**WORK TO COMPLETE**
Copy out the records below, changing every "Nashville" to "Tennessee" and keeping everything else the same.

START DATA TO USE

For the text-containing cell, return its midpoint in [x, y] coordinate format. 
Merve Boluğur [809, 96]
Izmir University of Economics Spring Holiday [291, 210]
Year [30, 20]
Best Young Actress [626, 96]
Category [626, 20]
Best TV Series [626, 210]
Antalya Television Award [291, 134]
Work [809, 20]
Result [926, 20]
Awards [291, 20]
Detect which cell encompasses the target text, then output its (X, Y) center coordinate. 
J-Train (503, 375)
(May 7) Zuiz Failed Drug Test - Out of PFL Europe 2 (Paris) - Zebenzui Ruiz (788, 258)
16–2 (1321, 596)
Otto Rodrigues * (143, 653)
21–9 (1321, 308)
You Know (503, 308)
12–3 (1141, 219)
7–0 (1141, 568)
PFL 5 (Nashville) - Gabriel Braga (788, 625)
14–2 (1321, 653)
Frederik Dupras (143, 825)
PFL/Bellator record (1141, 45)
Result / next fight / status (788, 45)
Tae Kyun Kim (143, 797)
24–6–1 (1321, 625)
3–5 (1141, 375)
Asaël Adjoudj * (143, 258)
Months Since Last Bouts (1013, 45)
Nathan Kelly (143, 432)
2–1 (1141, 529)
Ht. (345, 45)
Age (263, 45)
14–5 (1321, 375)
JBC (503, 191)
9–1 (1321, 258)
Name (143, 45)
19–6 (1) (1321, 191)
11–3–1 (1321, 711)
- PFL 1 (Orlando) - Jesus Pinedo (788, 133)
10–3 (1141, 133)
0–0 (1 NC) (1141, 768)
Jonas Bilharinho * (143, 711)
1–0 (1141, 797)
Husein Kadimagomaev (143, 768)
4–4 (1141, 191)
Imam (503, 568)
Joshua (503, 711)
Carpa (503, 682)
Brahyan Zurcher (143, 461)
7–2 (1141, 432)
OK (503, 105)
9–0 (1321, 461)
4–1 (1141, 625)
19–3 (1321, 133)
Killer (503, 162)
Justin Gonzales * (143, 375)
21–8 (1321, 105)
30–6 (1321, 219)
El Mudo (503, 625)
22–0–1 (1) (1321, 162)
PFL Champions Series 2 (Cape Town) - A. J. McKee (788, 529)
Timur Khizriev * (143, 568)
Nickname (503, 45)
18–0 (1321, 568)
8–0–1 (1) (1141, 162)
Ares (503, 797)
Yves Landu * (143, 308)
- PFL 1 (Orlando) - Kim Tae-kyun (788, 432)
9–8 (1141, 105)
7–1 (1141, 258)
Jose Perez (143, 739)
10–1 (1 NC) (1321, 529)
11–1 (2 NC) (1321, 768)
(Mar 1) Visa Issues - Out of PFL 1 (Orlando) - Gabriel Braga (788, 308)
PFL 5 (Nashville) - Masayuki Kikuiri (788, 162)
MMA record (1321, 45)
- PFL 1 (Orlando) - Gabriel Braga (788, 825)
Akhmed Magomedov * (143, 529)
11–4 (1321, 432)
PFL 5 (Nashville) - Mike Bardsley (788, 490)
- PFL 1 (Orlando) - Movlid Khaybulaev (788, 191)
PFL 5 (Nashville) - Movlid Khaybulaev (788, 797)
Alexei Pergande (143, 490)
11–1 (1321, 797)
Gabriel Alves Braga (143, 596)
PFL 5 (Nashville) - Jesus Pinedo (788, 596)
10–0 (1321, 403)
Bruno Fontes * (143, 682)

END DATA TO USE

**EXERCISE RESULT**
For the text-containing cell, return its midpoint in [x, y] coordinate format. 
Merve Boluğur [809, 96]
Izmir University of Economics Spring Holiday [291, 210]
Year [30, 20]
Best Young Actress [626, 96]
Category [626, 20]
Best TV Series [626, 210]
Antalya Television Award [291, 134]
Work [809, 20]
Result [926, 20]
Awards [291, 20]
Detect which cell encompasses the target text, then output its (X, Y) center coordinate. 
J-Train (503, 375)
(May 7) Zuiz Failed Drug Test - Out of PFL Europe 2 (Paris) - Zebenzui Ruiz (788, 258)
16–2 (1321, 596)
Otto Rodrigues * (143, 653)
21–9 (1321, 308)
You Know (503, 308)
12–3 (1141, 219)
7–0 (1141, 568)
PFL 5 (Tennessee) - Gabriel Braga (788, 625)
14–2 (1321, 653)
Frederik Dupras (143, 825)
PFL/Bellator record (1141, 45)
Result / next fight / status (788, 45)
Tae Kyun Kim (143, 797)
24–6–1 (1321, 625)
3–5 (1141, 375)
Asaël Adjoudj * (143, 258)
Months Since Last Bouts (1013, 45)
Nathan Kelly (143, 432)
2–1 (1141, 529)
Ht. (345, 45)
Age (263, 45)
14–5 (1321, 375)
JBC (503, 191)
9–1 (1321, 258)
Name (143, 45)
19–6 (1) (1321, 191)
11–3–1 (1321, 711)
- PFL 1 (Orlando) - Jesus Pinedo (788, 133)
10–3 (1141, 133)
0–0 (1 NC) (1141, 768)
Jonas Bilharinho * (143, 711)
1–0 (1141, 797)
Husein Kadimagomaev (143, 768)
4–4 (1141, 191)
Imam (503, 568)
Joshua (503, 711)
Carpa (503, 682)
Brahyan Zurcher (143, 461)
7–2 (1141, 432)
OK (503, 105)
9–0 (1321, 461)
4–1 (1141, 625)
19–3 (1321, 133)
Killer (503, 162)
Justin Gonzales * (143, 375)
21–8 (1321, 105)
30–6 (1321, 219)
El Mudo (503, 625)
22–0–1 (1) (1321, 162)
PFL Champions Series 2 (Cape Town) - A. J. McKee (788, 529)
Timur Khizriev * (143, 568)
Nickname (503, 45)
18–0 (1321, 568)
8–0–1 (1) (1141, 162)
Ares (503, 797)
Yves Landu * (143, 308)
- PFL 1 (Orlando) - Kim Tae-kyun (788, 432)
9–8 (1141, 105)
7–1 (1141, 258)
Jose Perez (143, 739)
10–1 (1 NC) (1321, 529)
11–1 (2 NC) (1321, 768)
(Mar 1) Visa Issues - Out of PFL 1 (Orlando) - Gabriel Braga (788, 308)
PFL 5 (Tennessee) - Masayuki Kikuiri (788, 162)
MMA record (1321, 45)
- PFL 1 (Orlando) - Gabriel Braga (788, 825)
Akhmed Magomedov * (143, 529)
11–4 (1321, 432)
PFL 5 (Tennessee) - Mike Bardsley (788, 490)
- PFL 1 (Orlando) - Movlid Khaybulaev (788, 191)
PFL 5 (Tennessee) - Movlid Khaybulaev (788, 797)
Alexei Pergande (143, 490)
11–1 (1321, 797)
Gabriel Alves Braga (143, 596)
PFL 5 (Tennessee) - Jesus Pinedo (788, 596)
10–0 (1321, 403)
Bruno Fontes * (143, 682)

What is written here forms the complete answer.